◆ Task data
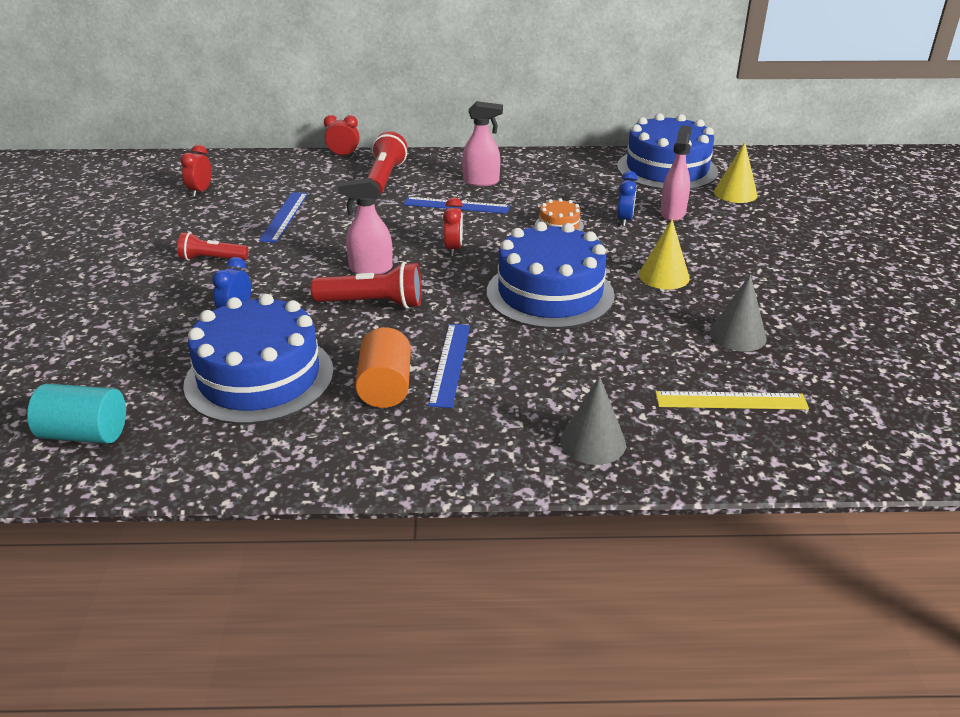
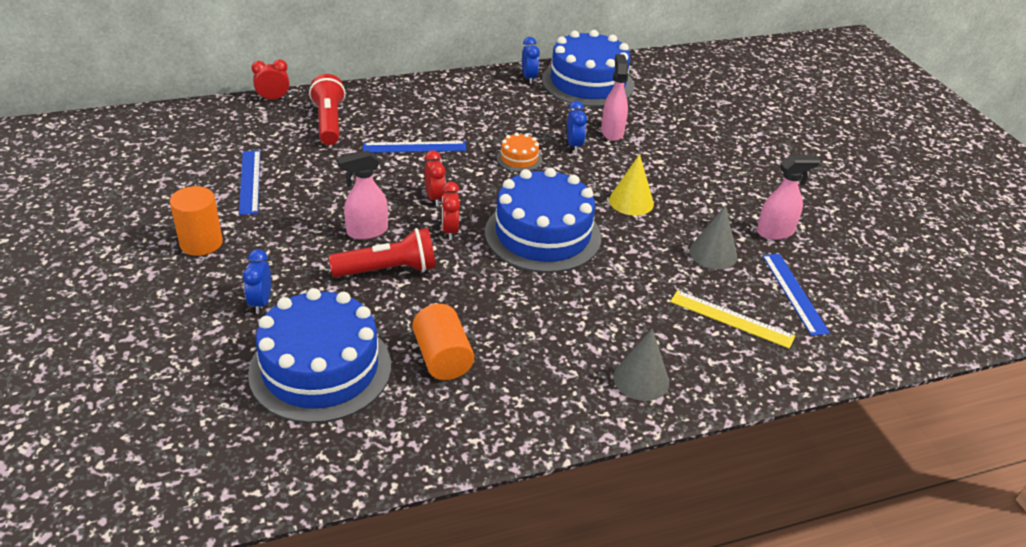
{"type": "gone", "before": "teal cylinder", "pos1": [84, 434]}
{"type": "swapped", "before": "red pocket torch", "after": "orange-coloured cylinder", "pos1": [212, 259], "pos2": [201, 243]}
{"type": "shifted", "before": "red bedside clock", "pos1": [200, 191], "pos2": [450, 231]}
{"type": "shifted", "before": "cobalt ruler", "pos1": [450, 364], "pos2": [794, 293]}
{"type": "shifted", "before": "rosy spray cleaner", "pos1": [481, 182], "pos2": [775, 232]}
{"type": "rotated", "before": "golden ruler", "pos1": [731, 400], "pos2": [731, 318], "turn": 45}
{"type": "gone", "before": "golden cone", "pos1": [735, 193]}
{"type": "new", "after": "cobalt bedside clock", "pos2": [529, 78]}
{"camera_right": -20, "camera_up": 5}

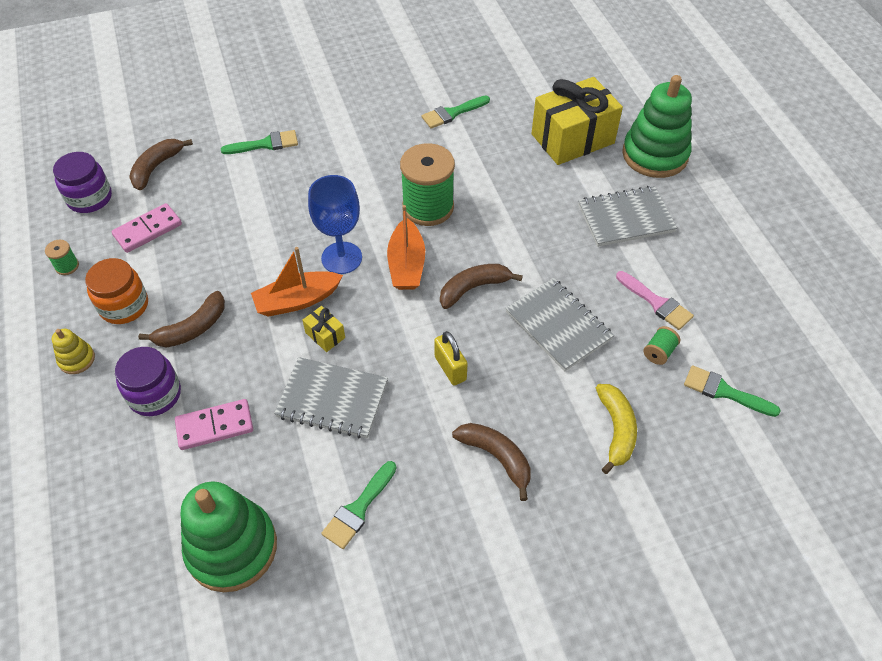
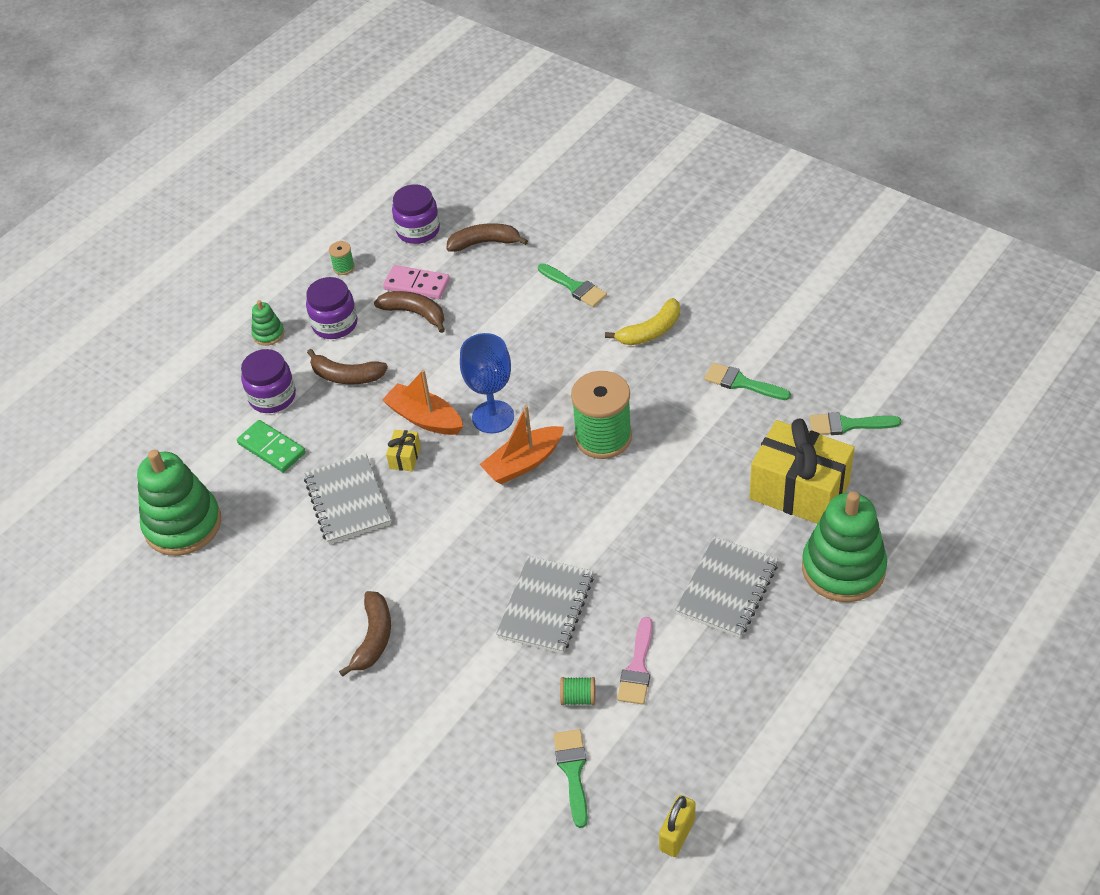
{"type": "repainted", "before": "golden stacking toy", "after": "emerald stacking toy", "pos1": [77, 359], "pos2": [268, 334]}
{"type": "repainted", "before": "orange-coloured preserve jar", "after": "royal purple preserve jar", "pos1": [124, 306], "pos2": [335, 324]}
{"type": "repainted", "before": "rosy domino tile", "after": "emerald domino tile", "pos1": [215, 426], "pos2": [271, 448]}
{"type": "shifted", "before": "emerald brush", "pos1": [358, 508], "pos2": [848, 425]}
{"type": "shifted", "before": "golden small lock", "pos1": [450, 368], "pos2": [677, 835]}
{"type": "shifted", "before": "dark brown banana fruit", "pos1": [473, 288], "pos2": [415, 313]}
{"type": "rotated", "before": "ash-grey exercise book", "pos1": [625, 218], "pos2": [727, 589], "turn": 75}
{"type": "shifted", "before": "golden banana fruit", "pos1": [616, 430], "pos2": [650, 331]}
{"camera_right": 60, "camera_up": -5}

◆ Action item
Word for word, reproduce all the data, but not the pictures.

◆ Solution to this task
{"type": "gone", "before": "teal cylinder", "pos1": [84, 434]}
{"type": "swapped", "before": "red pocket torch", "after": "orange-coloured cylinder", "pos1": [212, 259], "pos2": [201, 243]}
{"type": "shifted", "before": "red bedside clock", "pos1": [200, 191], "pos2": [450, 231]}
{"type": "shifted", "before": "cobalt ruler", "pos1": [450, 364], "pos2": [794, 293]}
{"type": "shifted", "before": "rosy spray cleaner", "pos1": [481, 182], "pos2": [775, 232]}
{"type": "rotated", "before": "golden ruler", "pos1": [731, 400], "pos2": [731, 318], "turn": 45}
{"type": "gone", "before": "golden cone", "pos1": [735, 193]}
{"type": "new", "after": "cobalt bedside clock", "pos2": [529, 78]}
{"camera_right": -20, "camera_up": 5}

{"type": "repainted", "before": "golden stacking toy", "after": "emerald stacking toy", "pos1": [77, 359], "pos2": [268, 334]}
{"type": "repainted", "before": "orange-coloured preserve jar", "after": "royal purple preserve jar", "pos1": [124, 306], "pos2": [335, 324]}
{"type": "repainted", "before": "rosy domino tile", "after": "emerald domino tile", "pos1": [215, 426], "pos2": [271, 448]}
{"type": "shifted", "before": "emerald brush", "pos1": [358, 508], "pos2": [848, 425]}
{"type": "shifted", "before": "golden small lock", "pos1": [450, 368], "pos2": [677, 835]}
{"type": "shifted", "before": "dark brown banana fruit", "pos1": [473, 288], "pos2": [415, 313]}
{"type": "rotated", "before": "ash-grey exercise book", "pos1": [625, 218], "pos2": [727, 589], "turn": 75}
{"type": "shifted", "before": "golden banana fruit", "pos1": [616, 430], "pos2": [650, 331]}
{"camera_right": 60, "camera_up": -5}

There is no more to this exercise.